Start of EXERCISE DATA
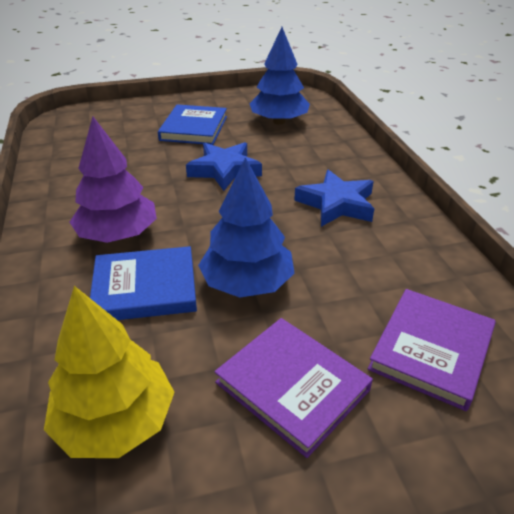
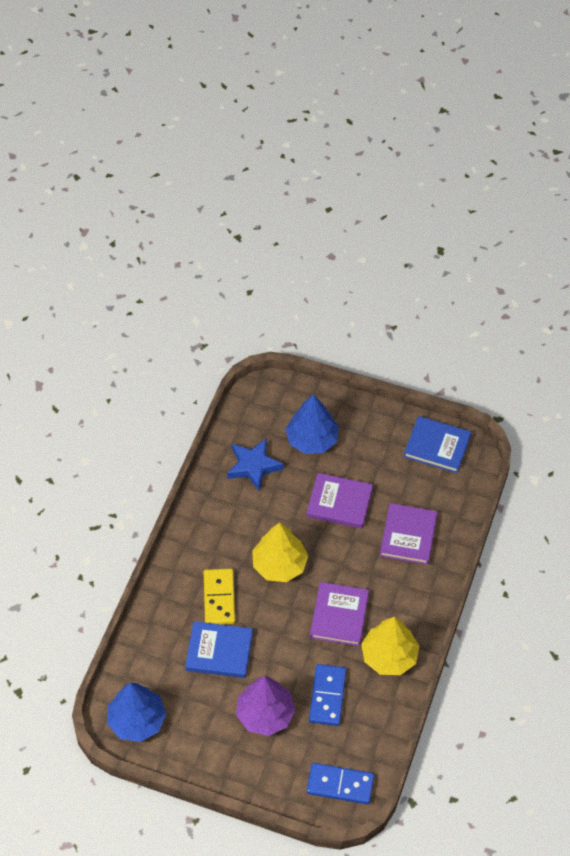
blue domino: 0 -> 2
blue star: 2 -> 1
purple book: 2 -> 3
yellow domino: 0 -> 1
yellow tree: 1 -> 2

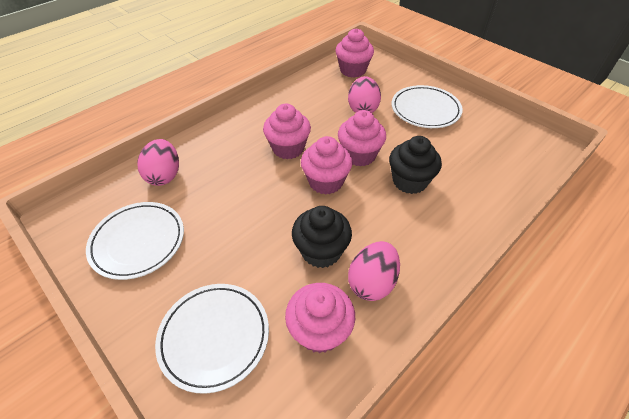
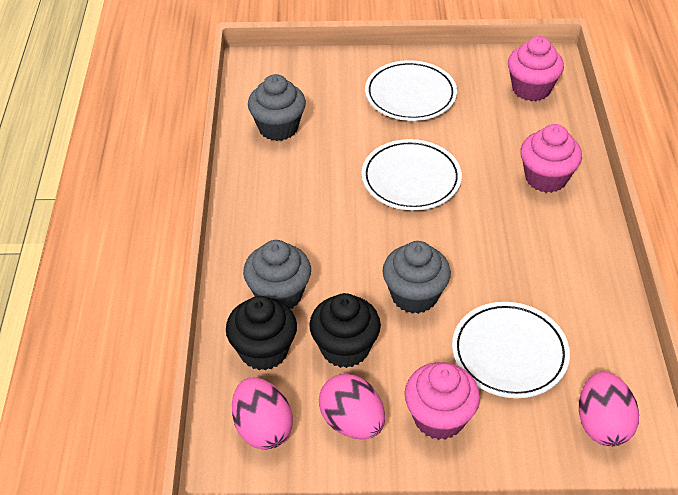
grey cupcake: 0 -> 3
pink cupcake: 5 -> 3

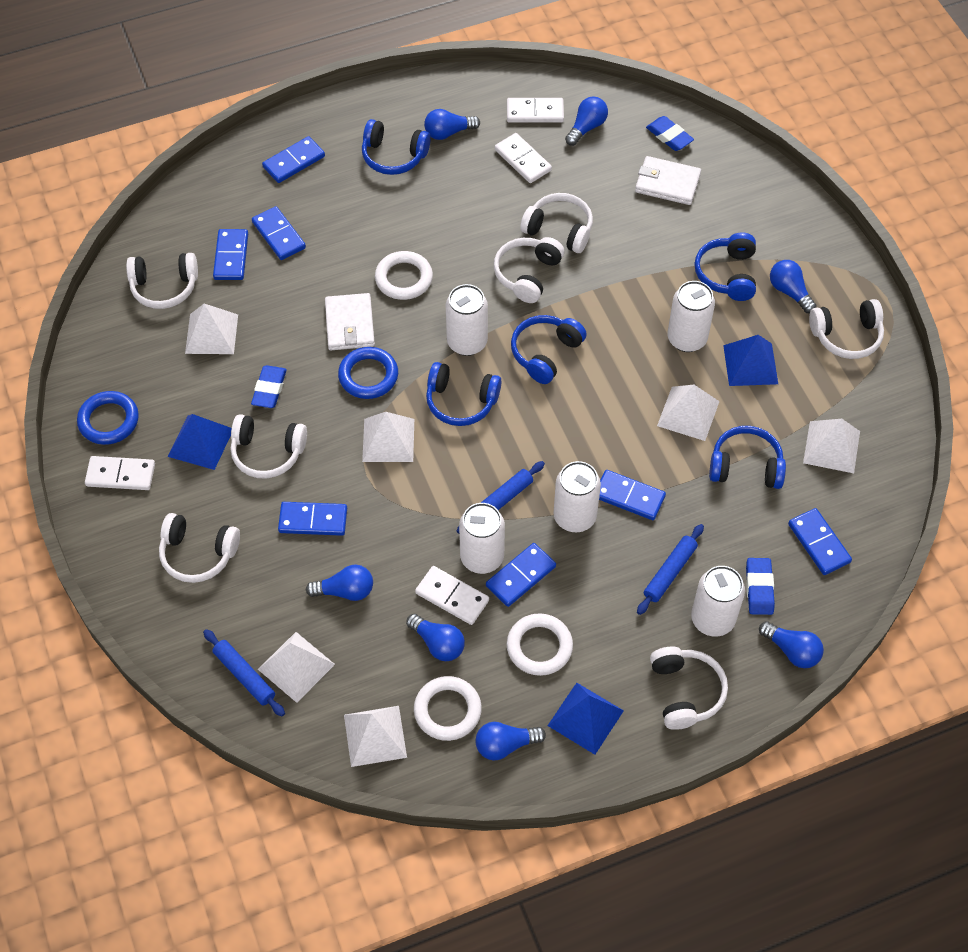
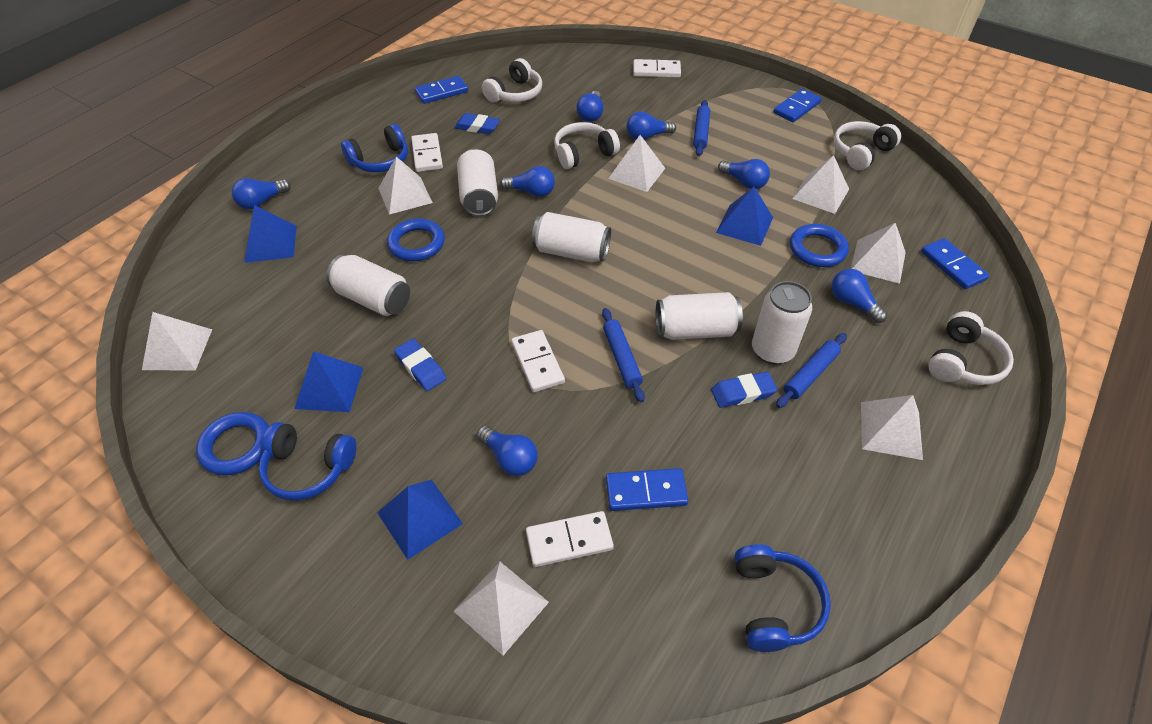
blue domino: 7 -> 4
blue headphones: 5 -> 3
blue pyramid: 3 -> 4
blue ring: 2 -> 3
white headphones: 7 -> 4
white pyramid: 6 -> 7
white ring: 3 -> 0
white wallet: 2 -> 0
End of EXERCISE DATA
If any entry holds a picture, drop the picture and copy everything else exactly.

WRITTEN RESPONSE:
blue domino: 0 -> 2
blue star: 2 -> 1
purple book: 2 -> 3
yellow domino: 0 -> 1
yellow tree: 1 -> 2

grey cupcake: 0 -> 3
pink cupcake: 5 -> 3

blue domino: 7 -> 4
blue headphones: 5 -> 3
blue pyramid: 3 -> 4
blue ring: 2 -> 3
white headphones: 7 -> 4
white pyramid: 6 -> 7
white ring: 3 -> 0
white wallet: 2 -> 0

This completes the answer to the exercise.